■ **Requirements**:
Extract from the data below every line containing the string "kern", and copy each such line unchanged.

■ **Record set**:
'''

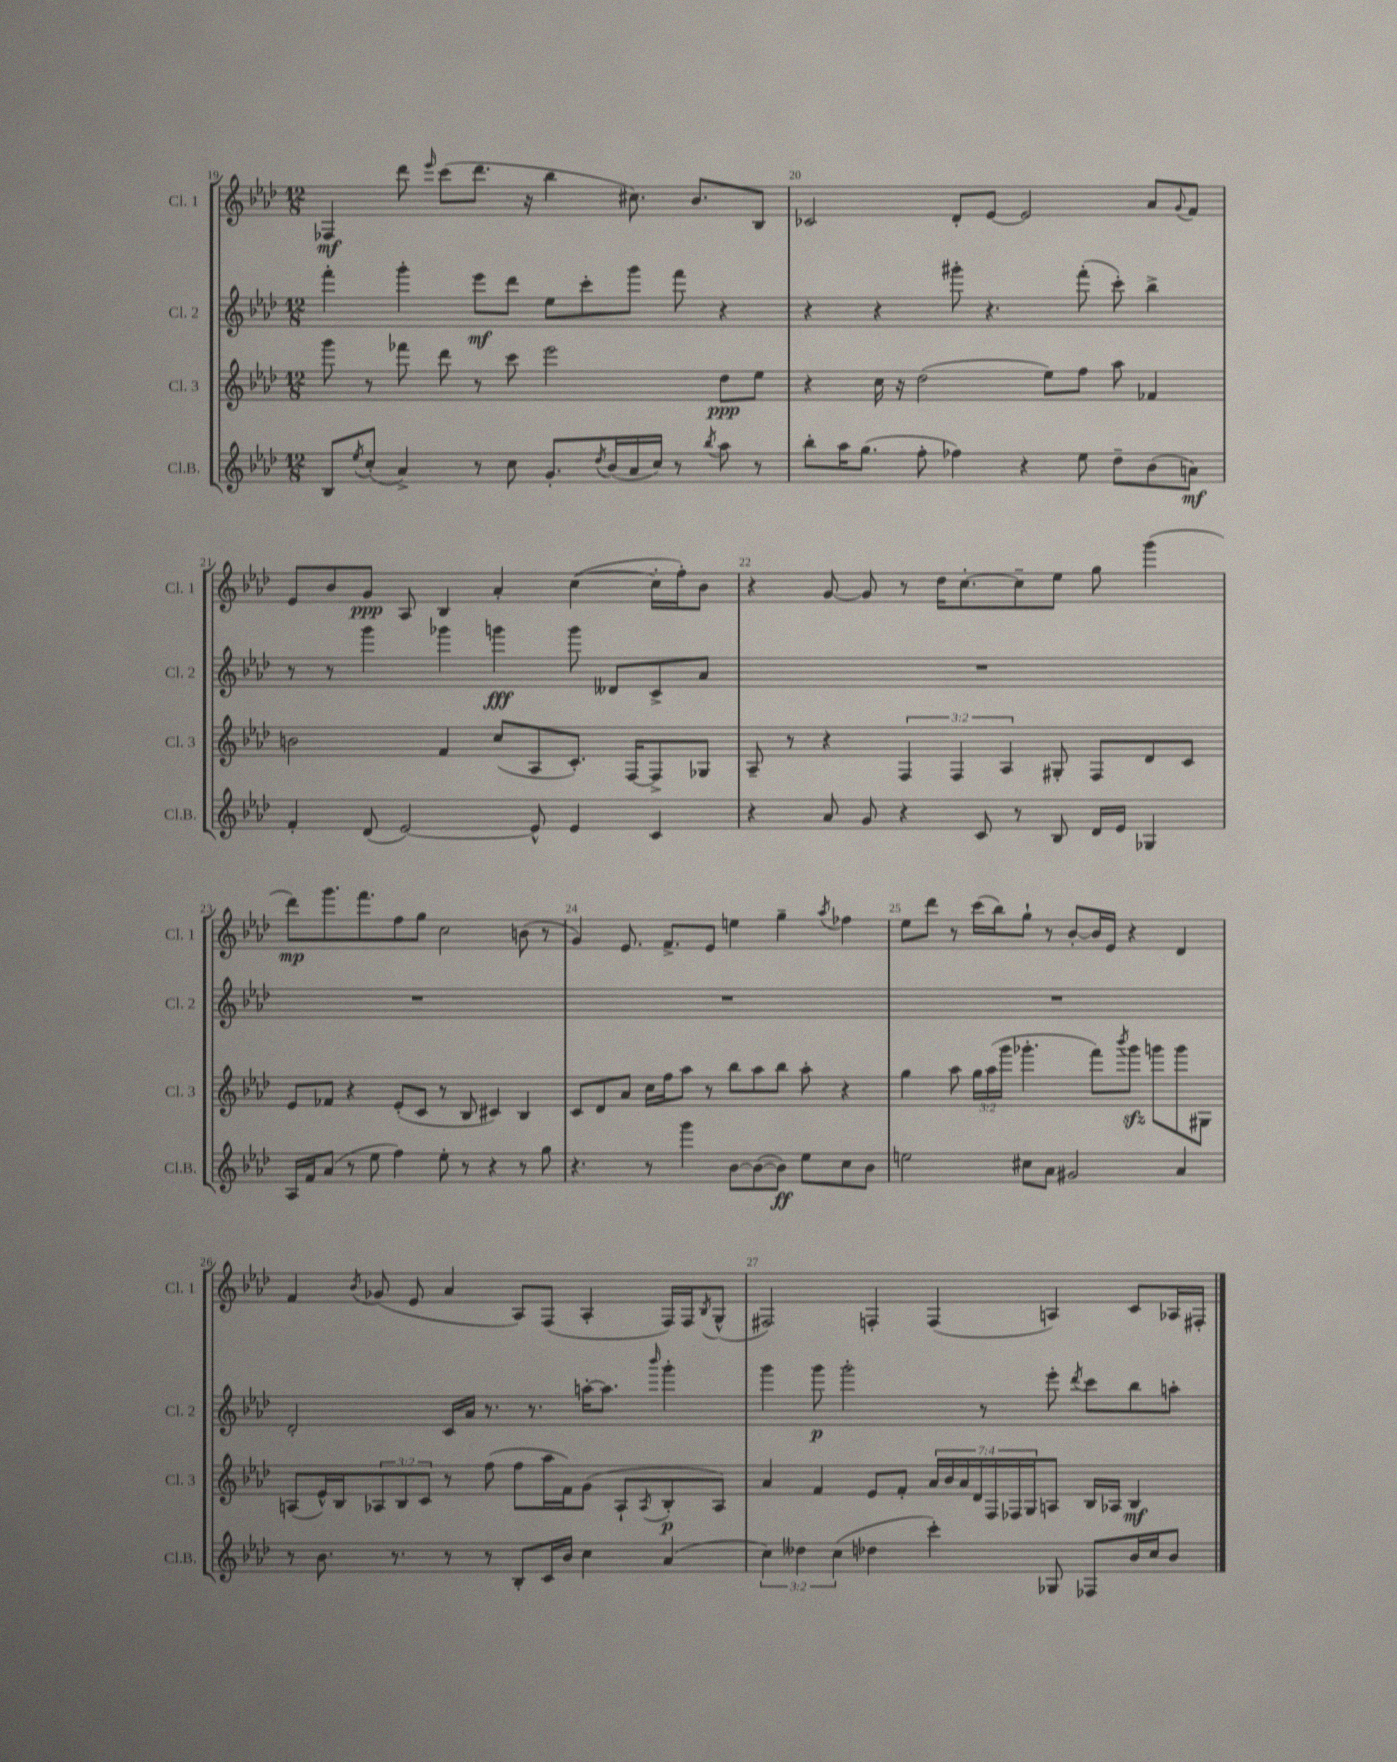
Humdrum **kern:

**kern	**dynam	**kern	**dynam	**kern	**dynam	**kern	**dynam
*part4	*part4	*part3	*part3	*part2	*part2	*part1	*part1
*staff4	*staff4	*staff3	*staff3	*staff2	*staff2	*staff1	*staff1
*I"Cl.B.	*	*I"Cl. 3	*	*I"Cl. 2	*	*I"Cl. 1	*
*I'Cl.B.	*	*I'Cl. 3	*	*I'Cl. 2	*	*I'Cl. 1	*
*clefG2	*	*clefG2	*	*clefG2	*	*clefG2	*
*k[b-e-a-d-]	*	*k[b-e-a-d-]	*	*k[b-e-a-d-]	*	*k[b-e-a-d-]	*
*M12/8	*	*M12/8	*	*M12/8	*	*M12/8	*
=19	=19	=19	=19	=19	=19	=19	=19
8B-/L	.	8ggg\	.	4fff'\	.	4F-X/	mf
8qee-/	.	.	.	.	.	.	.
(8cc'/J	.	8r	.	.	.	.	.
4a-^/)	.	8fff-X\	.	4ggg'\	.	8ddd-\	.
.	.	.	.	.	.	16qqeee-/	.
.	.	8ddd-\	.	.	.	(8ccc\L	.
8r	.	8r	.	8eee-\L	mf	8.ddd-\J	.
8cc\	.	8ccc\	.	8ddd-\J	.	.	.
.	.	.	.	.	.	16r	.
8.g'/L	.	2eee-\	.	8ee-\L	.	4bb-\	.
.	.	.	.	8ccc'\	.	.	.
8qdd-/	.	.	.	.	.	.	.
(16b-/L	.	.	.	.	.	.	.
16a-/	.	.	.	8ggg\J	.	8.cc#X\)	.
16cc/JJ)	.	.	.	.	.	.	.
8r	.	.	.	8fff\	.	.	.
.	.	.	.	.	.	8.b-/L	.
8qbb-/	.	.	.	.	.	.	.
8aa-\	.	8dd-\L	ppp	4r	.	.	.
8r	.	8ee-\J	.	.	.	8B-/J	.
=20	=20	=20	=20	=20	=20	=20	=20
8bb-'\L	.	4r	.	4r	.	2c-X/	.
16aa-\K	.	.	.	.	.	.	.
(8.gg\J	.	.	.	.	.	.	.
.	.	16cc\	.	4r	.	.	.
.	.	16r	.	.	.	.	.
8ff'\	.	(2dd-\	.	.	.	.	.
4ff-X\)	.	.	.	8ggg#X'\	.	8d-'/L	.
.	.	.	.	4.r	.	[8e-/J	.
4r	.	.	.	.	.	2e-/]	.
.	.	8ee-\L)	.	.	.	.	.
8ee-\	.	8ff\J	.	(8fff'\	.	.	.
8dd-~\L	.	8aa-\	.	8ccc'\)	.	.	.
(8b-\	.	4f-X/	.	4bb-^\	.	8a-/L	.
.	.	.	.	.	.	8qqg/	.
8an\J)	mf	.	.	.	.	8f/J	.
!!LO:LB:g=z
=21	=21	=21	=21	=21	=21	=21	=21
4f'/	.	2bn\	.	8r	.	8e-/L	.
.	.	.	.	8r	.	8b-/	.
(8d-/	.	.	.	4ggg\	.	8g/J	ppp
[2e-/)	.	.	.	.	.	8A-/	.
.	.	4f/	.	4ggg-X\	.	4B-/	.
.	.	(8cc/L	.	4gggn\	fff	4a-'/	.
8e-^^/]	.	8A-/	.	.	.	.	.
4e-/	.	8.c'/J)	.	8ggg\	.	([4cc\	.
.	.	.	.	8d--X/L	.	.	.
.	.	[16F/KL	.	.	.	.	.
4c/	.	8F^/]	.	8c^/	.	16cc'\LL]	.
.	.	.	.	.	.	16ff'\J)	.
.	.	8G-X/J	.	8a-/J	.	8b-\J	.
=22	=22	=22	=22	=22	=22	=22	=22
4r	.	8A-~/	.	1.r	.	4r	.
.	.	8r	.	.	.	.	.
8a-/	.	4r	.	.	.	[8g/	.
8g/	.	.	.	.	.	8g/]	.
4r	.	6F/	.	.	.	8r	.
.	.	.	.	.	.	16dd-\KL	.
.	.	6F/	.	.	.	.	.
.	.	.	.	.	.	[8.cc'\	.
8c/	.	.	.	.	.	.	.
.	.	6A-/	.	.	.	.	.
8r	.	.	.	.	.	8cc~\]	.
8B-/	.	8G#X'/	.	.	.	8ee-\J	.
16d-/LL	.	8F/L	.	.	.	8gg\	.
16e-/JJ	.	.	.	.	.	.	.
4G-X/	.	8d-/	.	.	.	(4ggg\	.
.	.	8c/J	.	.	.	.	.
!!LO:LB:g=z
=23	=23	=23	=23	=23	=23	=23	=23
16A-/LL	.	8e-/L	.	1.r	.	8ddd-\L)	mp
16f/J	.	.	.	.	.	.	.
(8a-/J	.	8f-X/J	.	.	.	8.ggg\	.
8r	.	4r	.	.	.	.	.
.	.	.	.	.	.	8.fff\	.
8ee-\	.	.	.	.	.	.	.
4ff\)	.	(8e-'/L	.	.	.	8ff\	.
.	.	8c/J	.	.	.	8gg\J	.
8ee-'\	.	8r	.	.	.	2cc\	.
8r	.	8B-/	.	.	.	.	.
4r	.	4c#X/)	.	.	.	.	.
8r	.	4B-/	.	.	.	(8bn\	.
8gg\	.	.	.	.	.	8r	.
=24	=24	=24	=24	=24	=24	=24	=24
4.r	.	8c/L	.	1.r	.	4g/)	.
.	.	8d-/	.	.	.	.	.
.	.	8a-/J	.	.	.	8.e-/	.
8r	.	16cc\LL	.	.	.	.	.
.	.	16ff\J	.	.	.	8.f^/L	.
4ggg\	.	8aa-\J	.	.	.	.	.
.	.	8r	.	.	.	8e-/J	.
[8b-\L	.	8bb-\L	.	.	.	4een\	.
(8b-\_	.	8aa-\	.	.	.	.	.
8b-\J])	ff	8bb-\J	.	.	.	4gg~\	.
8ee-\L	.	8aa-'\	.	.	.	.	.
.	.	.	.	.	.	8qaa-/	.
8cc\	.	4r	.	.	.	4ff-X\	.
8b-\J	.	.	.	.	.	.	.
=25	=25	=25	=25	=25	=25	=25	=25
2een\	.	4gg\	.	1.r	.	8ee-\L	.
.	.	.	.	.	.	8ddd-\J	.
.	.	8aa-\	.	.	.	8r	.
.	.	24gg\LL	.	.	.	(16ccc\LL	.
.	.	(24aa-\	.	.	.	.	.
.	.	.	.	.	.	16bb-\J)	.
.	.	24ggg\JJ	.	.	.	.	.
8cc#X\L	.	4.ggg-X'\	.	.	.	8gg`\J	.
8a-\J	.	.	.	.	.	8r	.
2g#X/	.	.	.	.	.	[8b-'/L	.
.	.	8fff\L)	.	.	.	16b-/L]	.
.	.	.	.	.	.	16e-/JJ	.
.	.	8qbbb-/	.	.	.	.	.
.	.	8ggg-zz\J	.	.	.	4r	.
.	.	8gggn\L	.	.	.	.	.
4a-/	.	8ggg\	.	.	.	4d-/	.
.	.	8G#X\J	.	.	.	.	.
!!LO:LB:g=z
=26	=26	=26	=26	=26	=26	=26	=26
8r	.	(8An/L	.	2d-'/	.	4f/	.
8.b-\	.	16e-^^/L)	.	.	.	.	.
.	.	16B-/J	.	.	.	.	.
.	.	.	.	.	.	8qb-/	.
.	.	12A-X/	.	.	.	(8g-X/	.
8.r	.	.	.	.	.	.	.
.	.	12B-/	.	.	.	.	.
.	.	.	.	.	.	8e-/	.
.	.	12c/J	.	.	.	.	.
8r	.	8r	.	16c/LL	.	4a-/	.
.	.	.	.	16a-/JJ	.	.	.
8r	.	(8ff\	.	8.r	.	.	.
8B-'/L	.	8ff\L	.	.	.	8A-/L)	.
.	.	.	.	8.r	.	.	.
16c/L	.	16aa-\L	.	.	.	(8F/J	.
16b-/JJ	.	16f\J)	.	.	.	.	.
4cc\	.	(8g\J	.	[16aan'\KL	.	4A-'/	.
.	.	.	.	8.aa\J]	.	.	.
.	.	8A-`/L	.	.	.	.	.
.	.	8qA-/	.	16qqbbb-/	.	.	.
(4a-/	.	8B-'/	p	4ggg'\	.	16F/LL)	.
.	.	.	.	.	.	16F/J	.
.	.	.	.	.	.	8qB-/	.
.	.	8A-/J)	.	.	.	(8G^^/J	.
=27	=27	=27	=27	=27	=27	=27	=27
6cc\)	.	4a-/	.	4ggg\	.	2F#X/)	.
6dd--X\	.	.	.	.	.	.	.
.	.	4f/	.	8ggg\	p	.	.
(6cc\	.	.	.	.	.	.	.
.	.	.	.	2ggg'\	.	.	.
4dd-X\	.	8e-/L	.	.	.	4Fn'/	.
.	.	8f'/J	.	.	.	.	.
4ccc'\)	.	28a-/LL	.	.	.	(4F/	.
.	.	28b-/	.	.	.	.	.
.	.	28a-/	.	.	.	.	.
.	.	28d-/	.	.	.	.	.
.	.	.	.	8r	.	.	.
.	.	28F/	.	.	.	.	.
.	.	28F-X/	.	.	.	.	.
.	.	28G/J	.	.	.	.	.
8G-X/	.	8An/J	.	8eee-'\	.	4An/)	.
.	.	.	.	8qddd-/	.	.	.
8F-X/L	.	16B-/LL	.	8ccc\L	.	.	.
.	.	16A-X/JJ	.	.	.	.	.
16b-/L	.	4B-/	mf	8bb-\	.	8c/L	.
16cc/J	.	.	.	.	.	.	.
8b-/J	.	.	.	8aan'\J	.	16A-X/L	.
.	.	.	.	.	.	16F#X'/JJ	.
==	==	==	==	==	==	==	==
*-	*-	*-	*-	*-	*-	*-	*-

'''

■ **Solution to the exercise**:
Humdrum **kern:
**kern	**dynam	**kern	**dynam	**kern	**dynam	**kern	**dynam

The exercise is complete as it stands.